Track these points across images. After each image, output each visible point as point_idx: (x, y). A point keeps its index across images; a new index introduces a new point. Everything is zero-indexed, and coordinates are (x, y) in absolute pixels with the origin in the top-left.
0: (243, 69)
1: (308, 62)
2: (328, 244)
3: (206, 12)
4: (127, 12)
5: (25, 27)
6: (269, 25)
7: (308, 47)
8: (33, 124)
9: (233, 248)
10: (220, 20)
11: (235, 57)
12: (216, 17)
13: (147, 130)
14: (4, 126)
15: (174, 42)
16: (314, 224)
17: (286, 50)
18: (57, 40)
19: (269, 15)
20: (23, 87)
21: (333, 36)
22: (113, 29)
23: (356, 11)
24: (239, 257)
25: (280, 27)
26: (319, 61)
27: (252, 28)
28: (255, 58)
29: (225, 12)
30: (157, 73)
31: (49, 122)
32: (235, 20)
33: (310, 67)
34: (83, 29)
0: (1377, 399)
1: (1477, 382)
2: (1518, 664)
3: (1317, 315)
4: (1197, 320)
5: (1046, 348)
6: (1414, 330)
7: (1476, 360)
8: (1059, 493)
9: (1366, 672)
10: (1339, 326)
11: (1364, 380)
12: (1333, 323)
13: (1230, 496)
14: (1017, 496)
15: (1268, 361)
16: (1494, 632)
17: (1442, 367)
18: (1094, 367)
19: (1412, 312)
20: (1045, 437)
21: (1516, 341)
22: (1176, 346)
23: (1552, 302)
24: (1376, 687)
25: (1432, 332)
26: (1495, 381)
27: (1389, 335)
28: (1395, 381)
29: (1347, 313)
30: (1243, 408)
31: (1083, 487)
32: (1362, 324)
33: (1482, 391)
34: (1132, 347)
────────────────────────────────────────
_WHAT TO PRODUCE_
Reproduce the data above with "top-left" replaced by "upper-left" and every other line unchanged.

_RIGHT ANSWER_
Track these points across images. After each image, output each visible point as point_idx: (x, y). A point keeps its index across images; a new index introduces a new point. Everything is zero-indexed, and coordinates are (x, y) in absolute pixels with the origin in the upper-left.
0: (243, 69)
1: (308, 62)
2: (328, 244)
3: (206, 12)
4: (127, 12)
5: (25, 27)
6: (269, 25)
7: (308, 47)
8: (33, 124)
9: (233, 248)
10: (220, 20)
11: (235, 57)
12: (216, 17)
13: (147, 130)
14: (4, 126)
15: (174, 42)
16: (314, 224)
17: (286, 50)
18: (57, 40)
19: (269, 15)
20: (23, 87)
21: (333, 36)
22: (113, 29)
23: (356, 11)
24: (239, 257)
25: (280, 27)
26: (319, 61)
27: (252, 28)
28: (255, 58)
29: (225, 12)
30: (157, 73)
31: (49, 122)
32: (235, 20)
33: (310, 67)
34: (83, 29)
0: (1377, 399)
1: (1477, 382)
2: (1518, 664)
3: (1317, 315)
4: (1197, 320)
5: (1046, 348)
6: (1414, 330)
7: (1476, 360)
8: (1059, 493)
9: (1366, 672)
10: (1339, 326)
11: (1364, 380)
12: (1333, 323)
13: (1230, 496)
14: (1017, 496)
15: (1268, 361)
16: (1494, 632)
17: (1442, 367)
18: (1094, 367)
19: (1412, 312)
20: (1045, 437)
21: (1516, 341)
22: (1176, 346)
23: (1552, 302)
24: (1376, 687)
25: (1432, 332)
26: (1495, 381)
27: (1389, 335)
28: (1395, 381)
29: (1347, 313)
30: (1243, 408)
31: (1083, 487)
32: (1362, 324)
33: (1482, 391)
34: (1132, 347)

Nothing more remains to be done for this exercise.